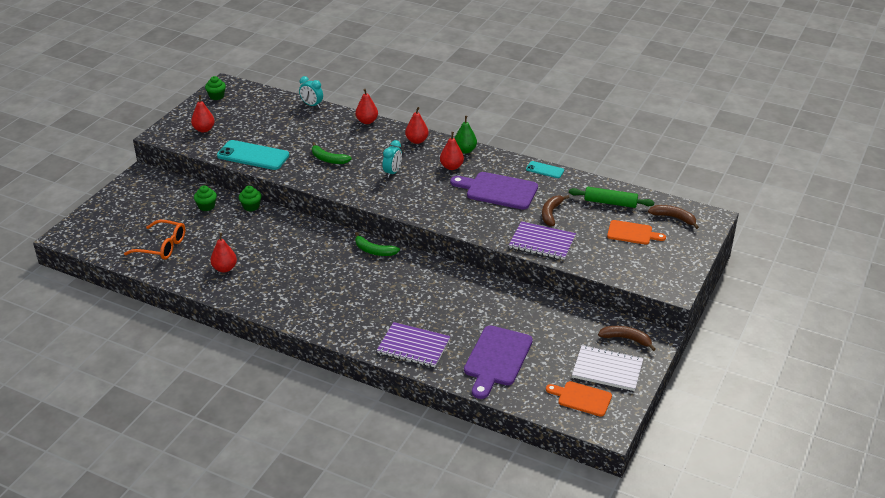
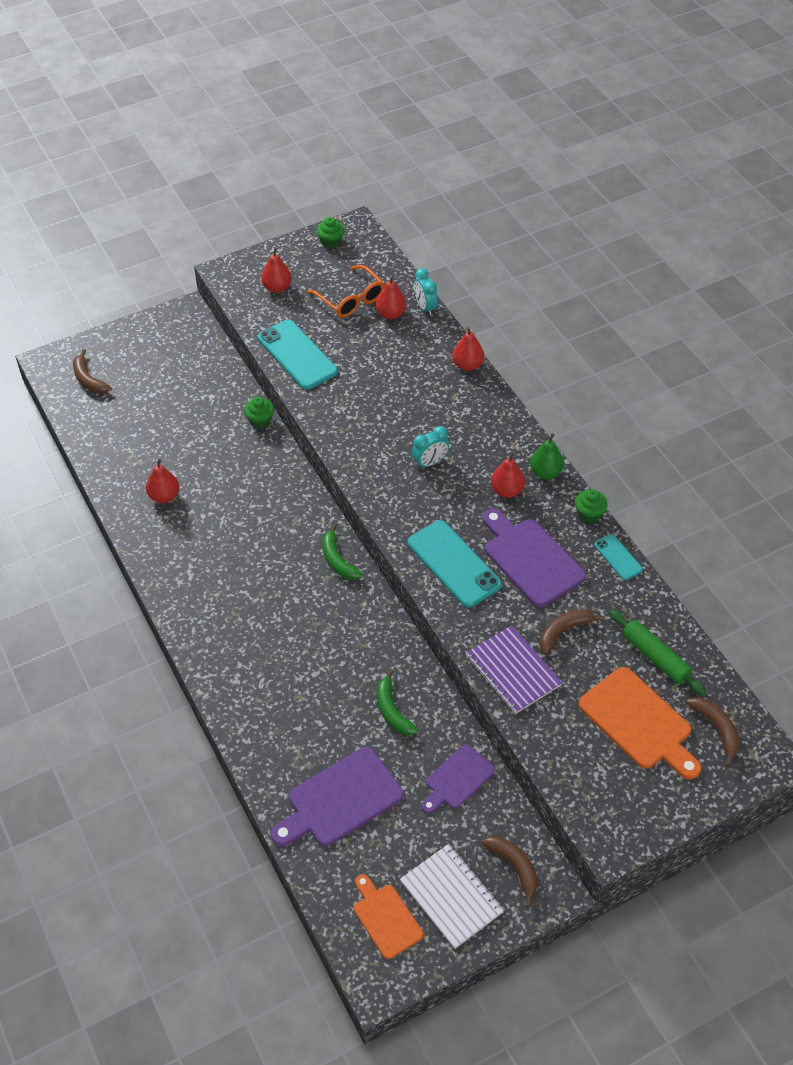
camera: 35 degrees right, 15 degrees up
(104, 233) = (89, 379): none -> brown banana
(162, 246) = (128, 430): orange glasses -> orange glasses (351, 299)
(206, 206) = (215, 395): green cupcake -> green cupcake (589, 514)
(328, 159) = (374, 403): green banana -> green banana (392, 710)
(413, 346) = (266, 724): purple notebook -> none
(417, 141) = (500, 426): red pear -> red pear (391, 314)
(457, 211) = (454, 564): none -> turquoise phone
(553, 316) = (457, 779): none -> purple cutting board
(632, 233) = (639, 722): orange cutting board -> orange cutting board, size x1.60

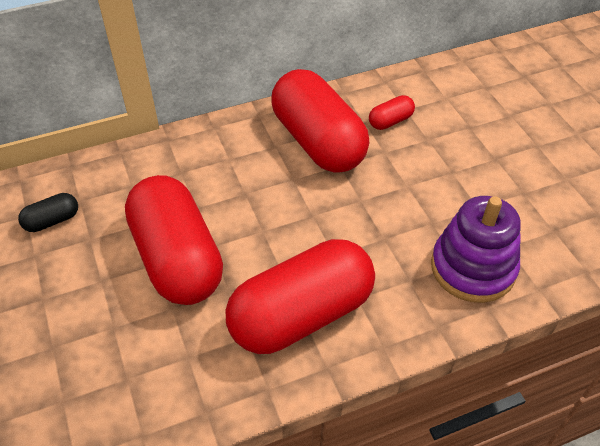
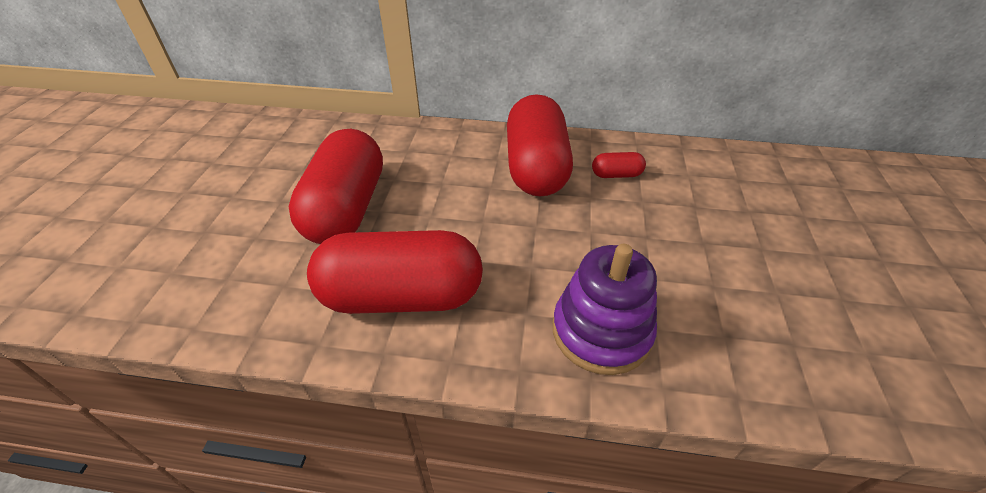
camera: 30 degrees right, 5 degrees down
(52, 221) = (289, 149): black capsule -> none

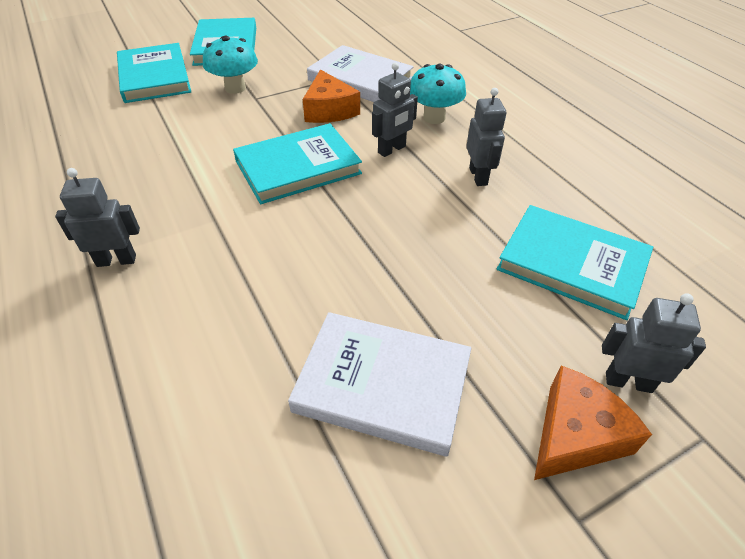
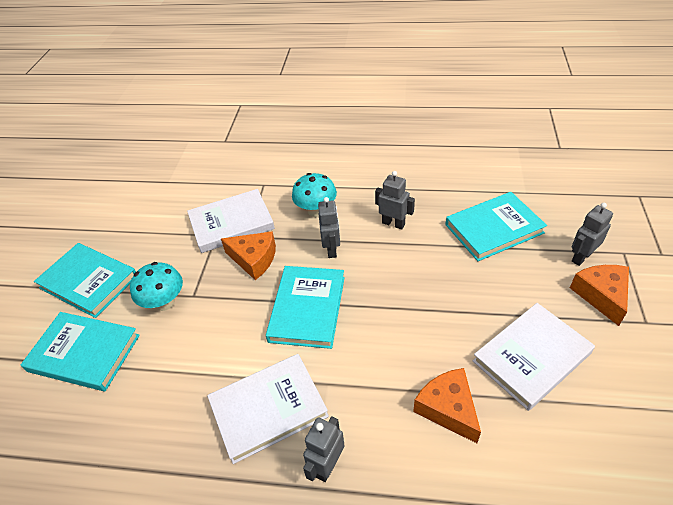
camera: 50 degrees left, 0 degrees up
(160, 195) = (268, 409): none -> white book
(243, 328) = (448, 408): none -> orange cheese

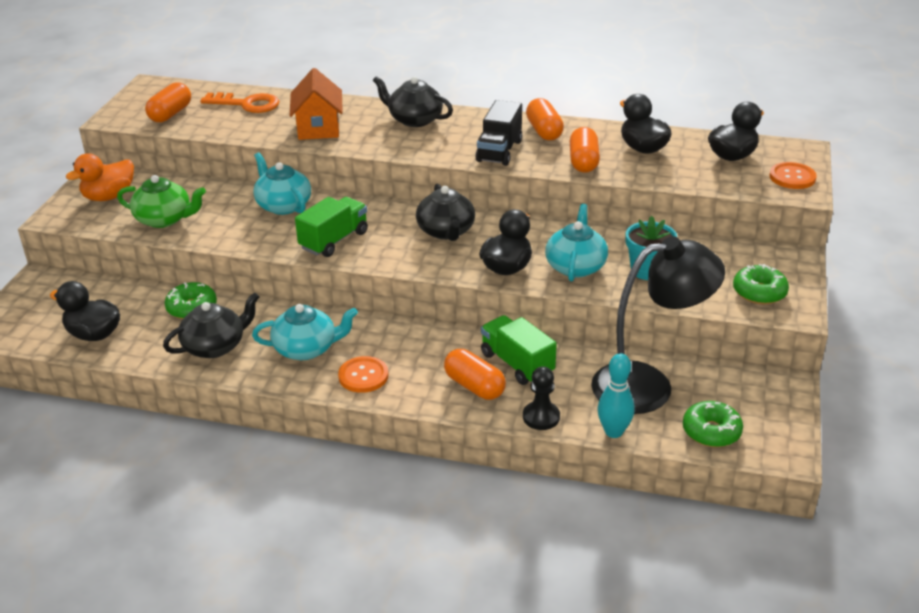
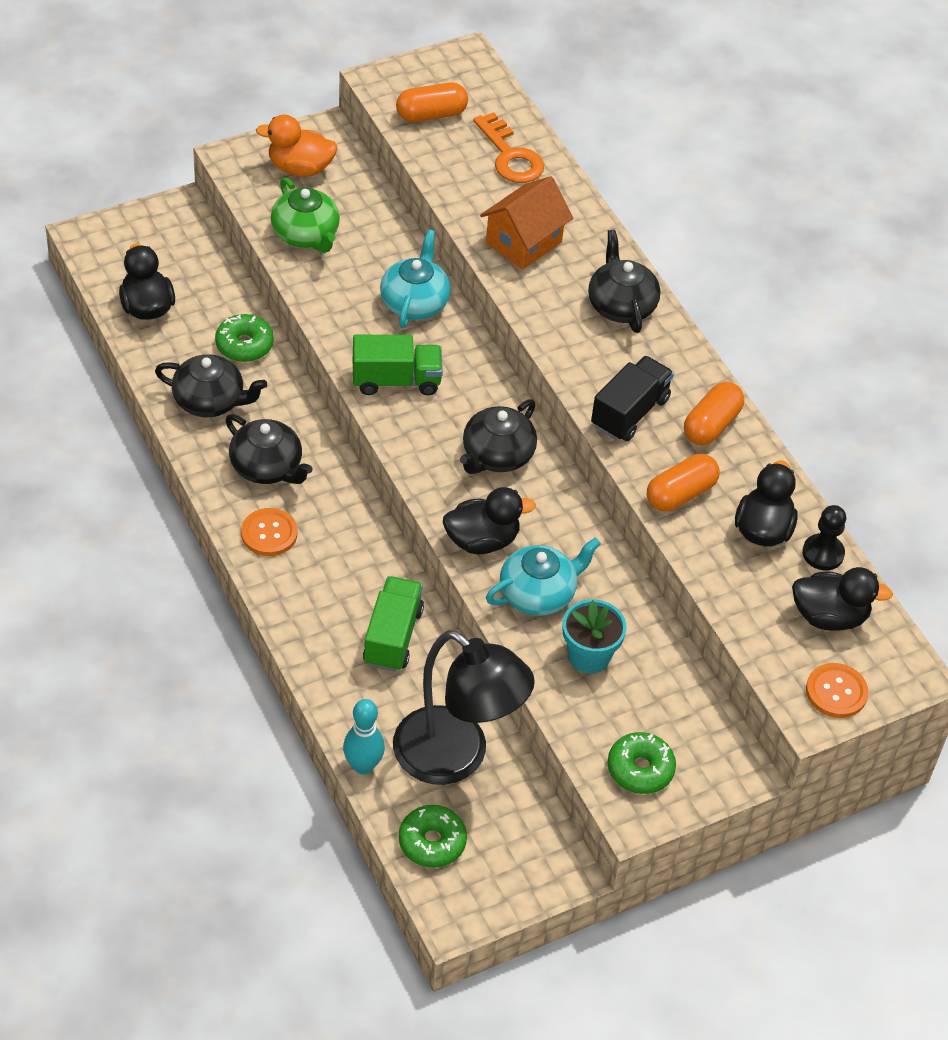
camera: 45 degrees right, 15 degrees up
(306, 349) = (267, 467): turquoise teapot -> black teapot
(474, 386) = (330, 624): orange capsule -> none
(499, 151) = (630, 412): black truck -> black truck turned 150 degrees clockwise
(541, 417) = (333, 699): black pawn -> black pawn (823, 553)

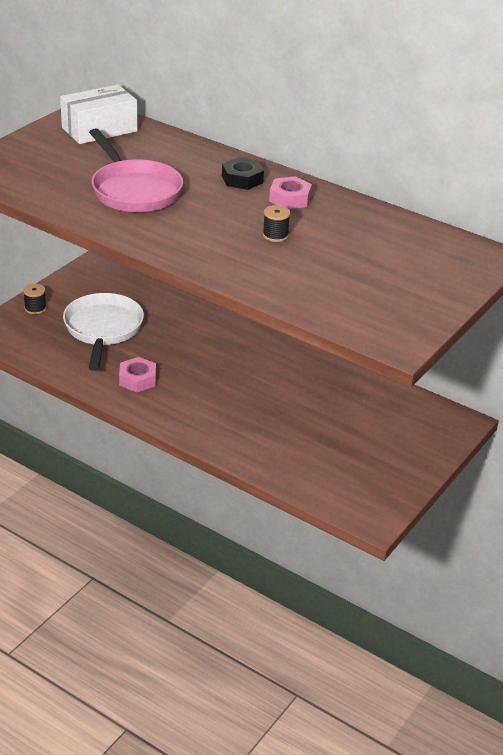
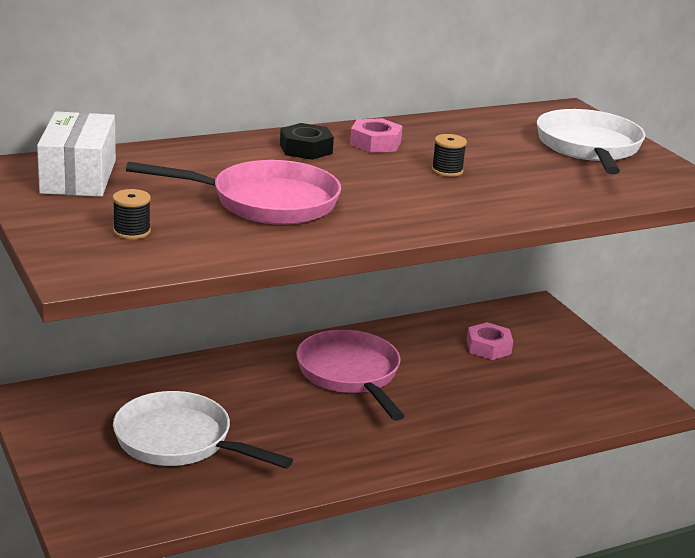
camera: 60 degrees left, 10 degrees down
(35, 308) = (73, 475): black spool -> black spool (132, 232)
(137, 379) = (308, 453): pink nut -> pink nut (488, 347)
(250, 366) = (350, 375): none -> pink pan
(412, 281) = (589, 148): none -> white pan

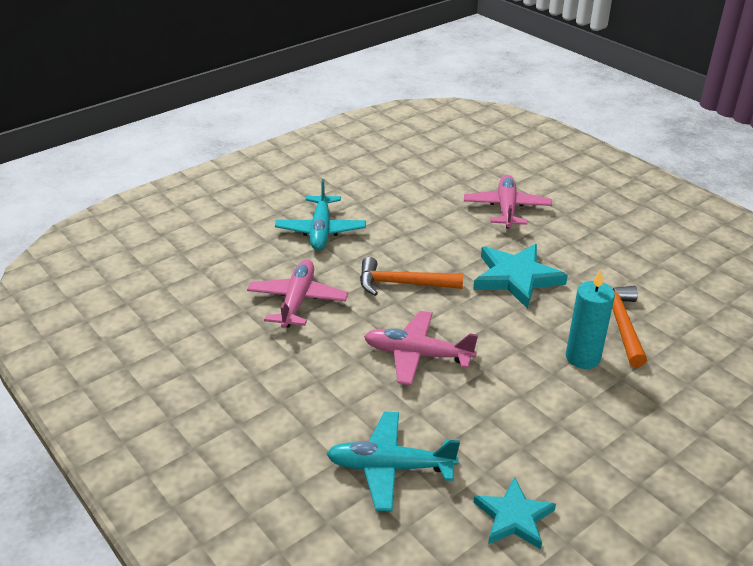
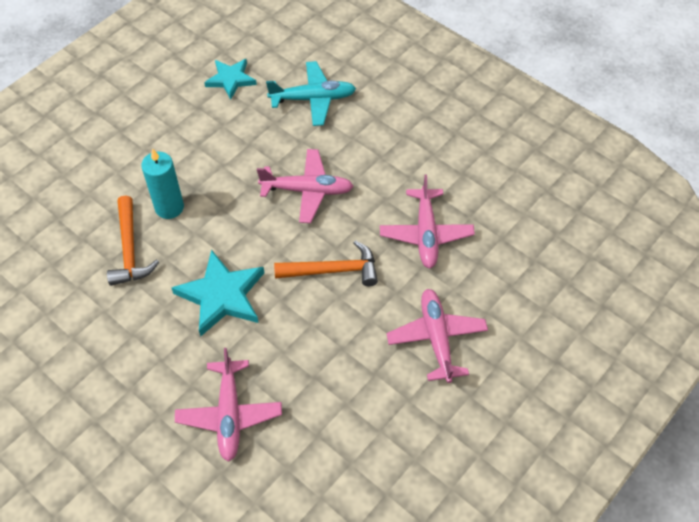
camera: 170 degrees right, 20 degrees up
(321, 231) = (436, 338): turquoise plane -> pink plane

_ASSIGNMENT_
From the material above, write out exactly the lines from the line with "camera: 30 degrees right, 5 degrees down" through the closing line, inclusive, and no pictures.

_COMPLETED EXERCISE_
camera: 30 degrees right, 5 degrees down
(52, 221) = (289, 149): black capsule -> none

camera: 50 degrees left, 0 degrees up
(160, 195) = (268, 409): none -> white book
(243, 328) = (448, 408): none -> orange cheese

camera: 45 degrees right, 15 degrees up
(306, 349) = (267, 467): turquoise teapot -> black teapot
(474, 386) = (330, 624): orange capsule -> none
(499, 151) = (630, 412): black truck -> black truck turned 150 degrees clockwise
(541, 417) = (333, 699): black pawn -> black pawn (823, 553)

camera: 60 degrees left, 10 degrees down
(35, 308) = (73, 475): black spool -> black spool (132, 232)
(137, 379) = (308, 453): pink nut -> pink nut (488, 347)
(250, 366) = (350, 375): none -> pink pan
(412, 281) = (589, 148): none -> white pan

camera: 170 degrees right, 20 degrees up
(321, 231) = (436, 338): turquoise plane -> pink plane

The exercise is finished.